## WHAT YOU ARE ASKED TO DO:
Without reproducing any picture, copy the records word for word.

## Records contained in a dataset:
==*==
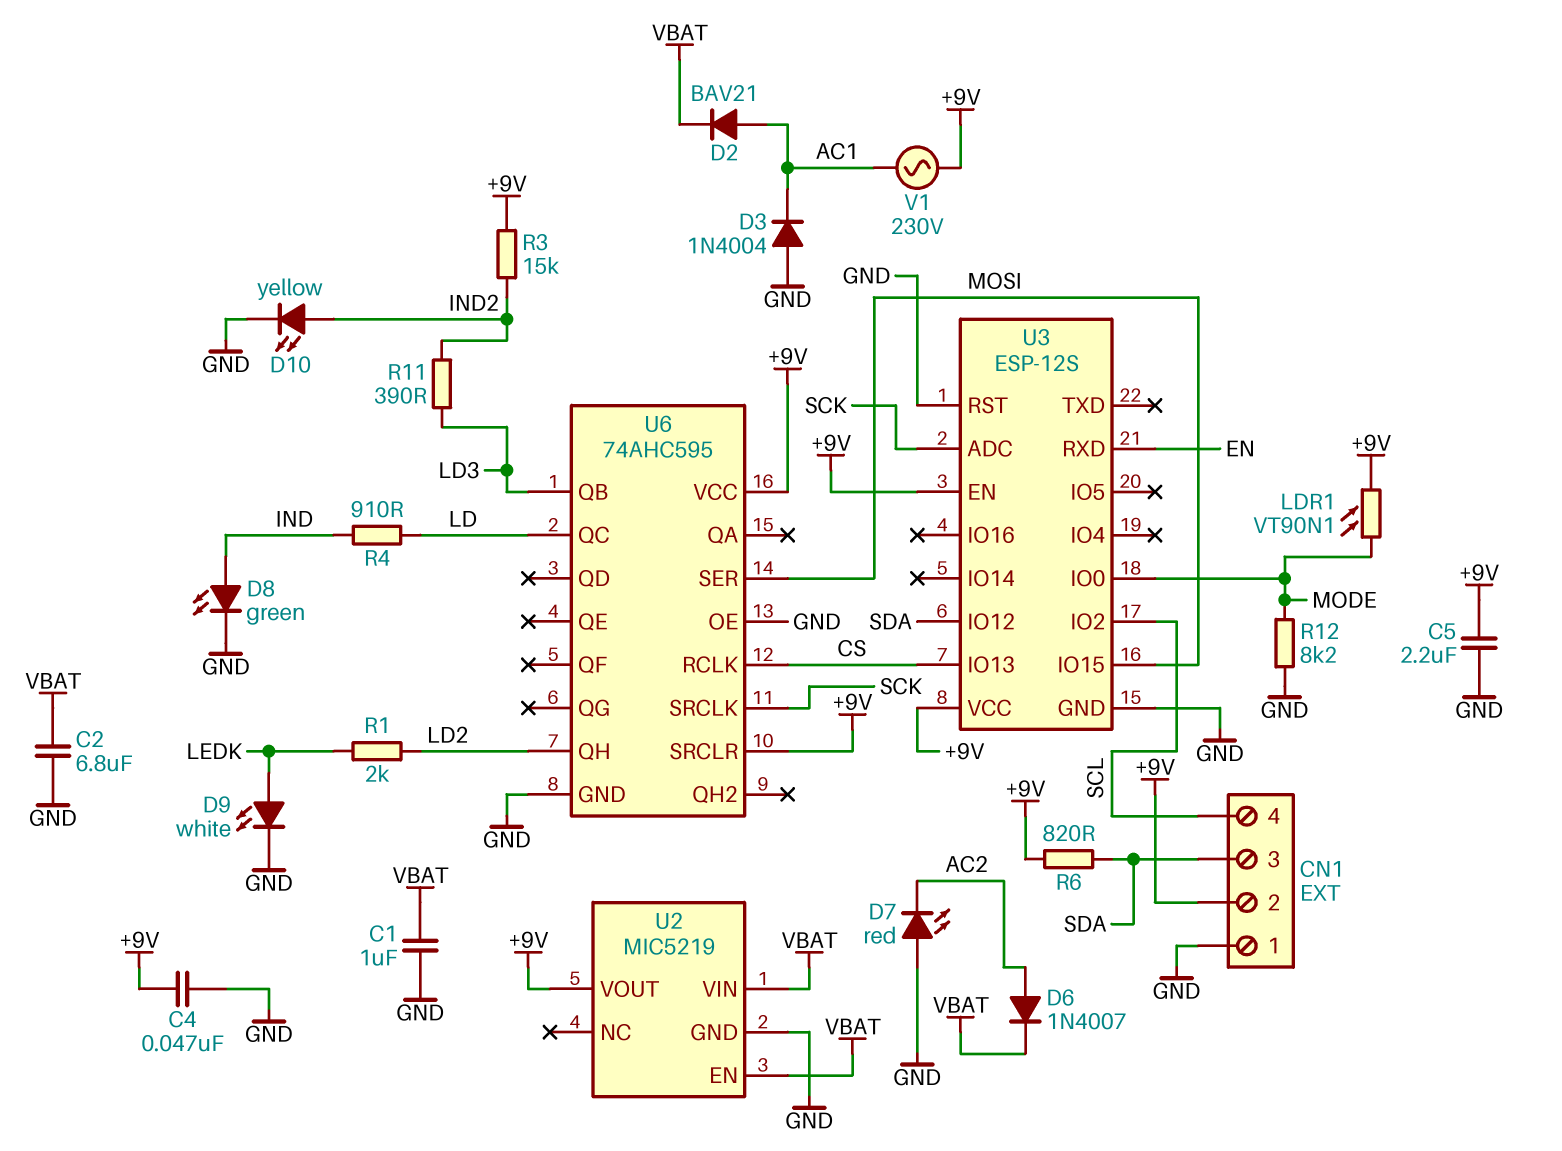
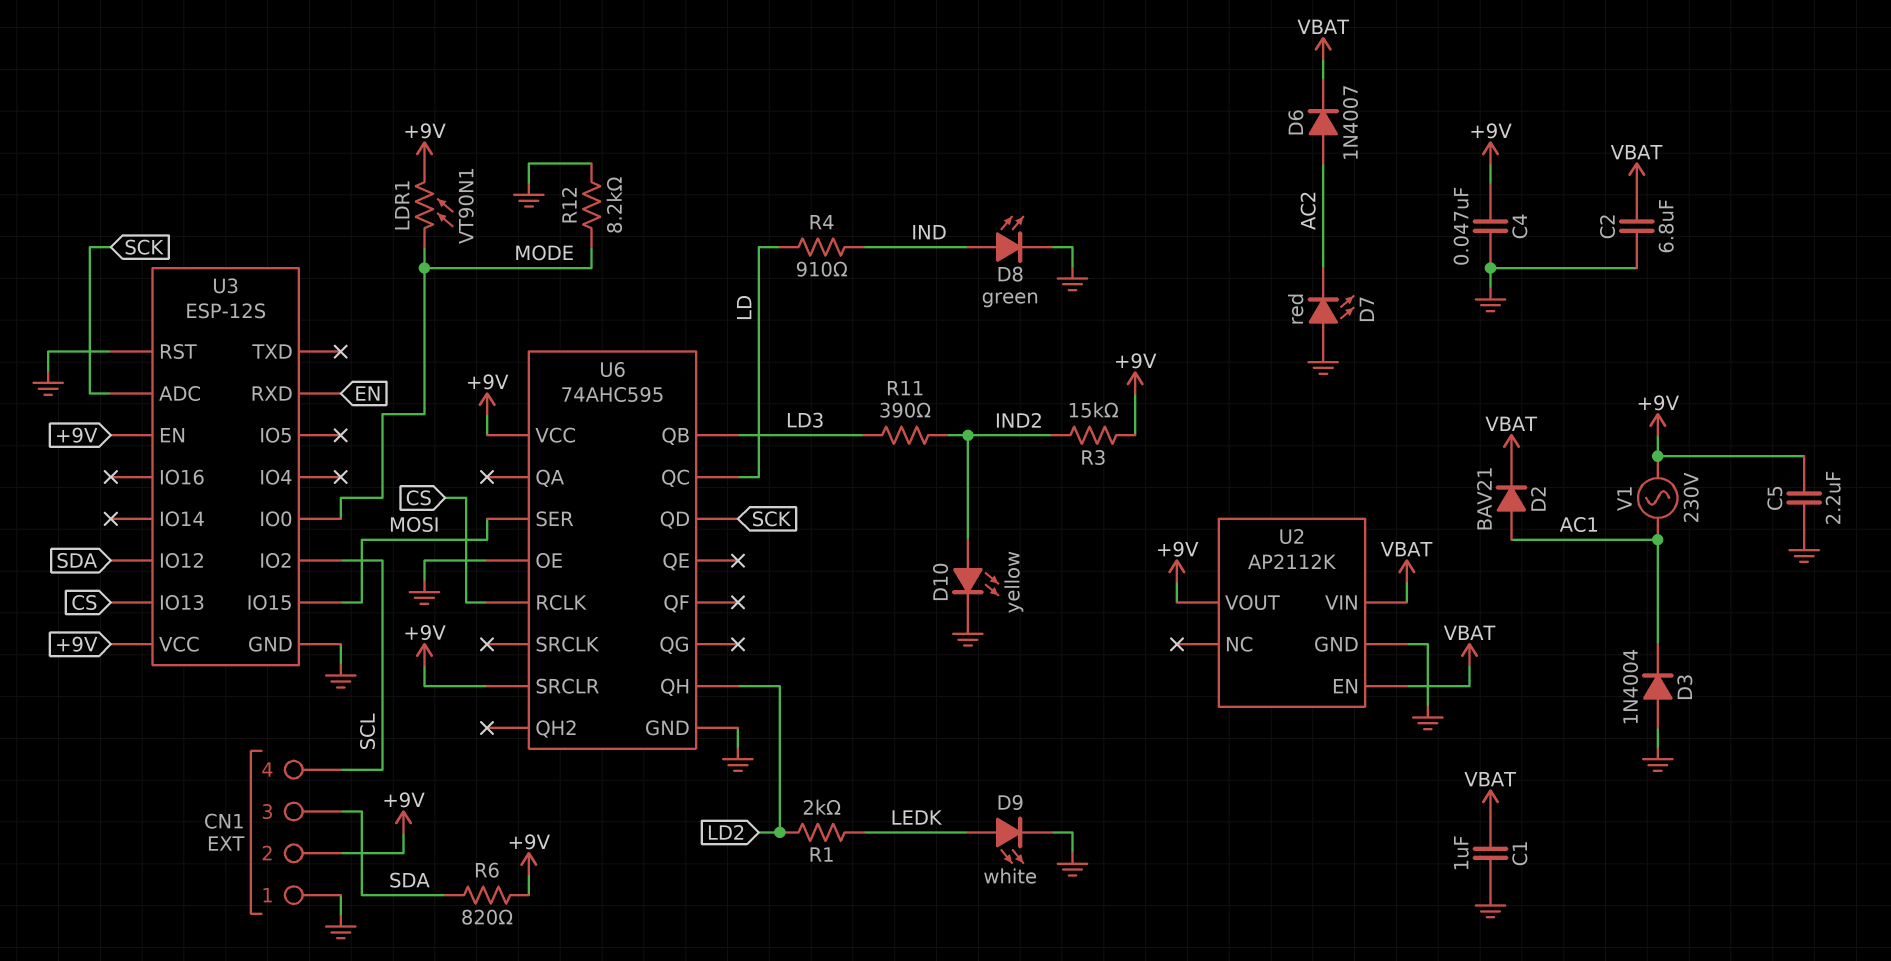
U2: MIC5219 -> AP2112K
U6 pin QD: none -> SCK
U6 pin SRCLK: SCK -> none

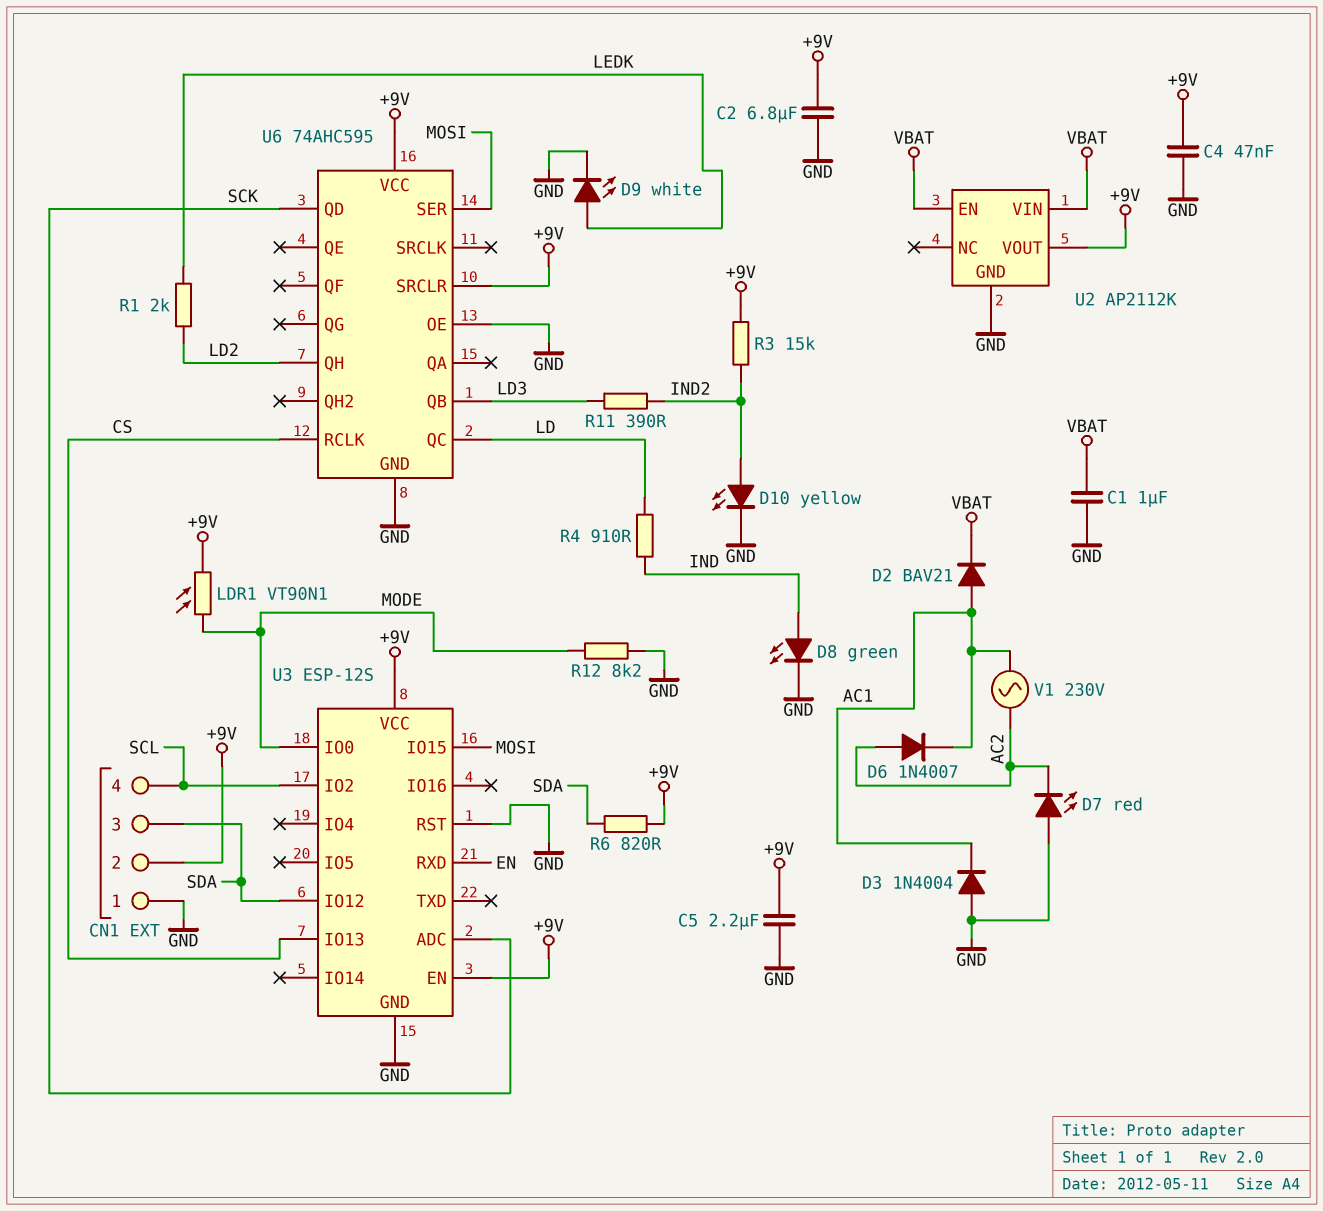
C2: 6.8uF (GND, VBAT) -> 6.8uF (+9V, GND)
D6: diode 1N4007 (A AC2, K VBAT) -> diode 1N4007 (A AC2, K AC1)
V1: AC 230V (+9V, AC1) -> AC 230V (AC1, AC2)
==*==
## RESULT:
U2: MIC5219 -> AP2112K
U6 pin QD: none -> SCK
U6 pin SRCLK: SCK -> none

C2: 6.8uF (GND, VBAT) -> 6.8uF (+9V, GND)
D6: diode 1N4007 (A AC2, K VBAT) -> diode 1N4007 (A AC2, K AC1)
V1: AC 230V (+9V, AC1) -> AC 230V (AC1, AC2)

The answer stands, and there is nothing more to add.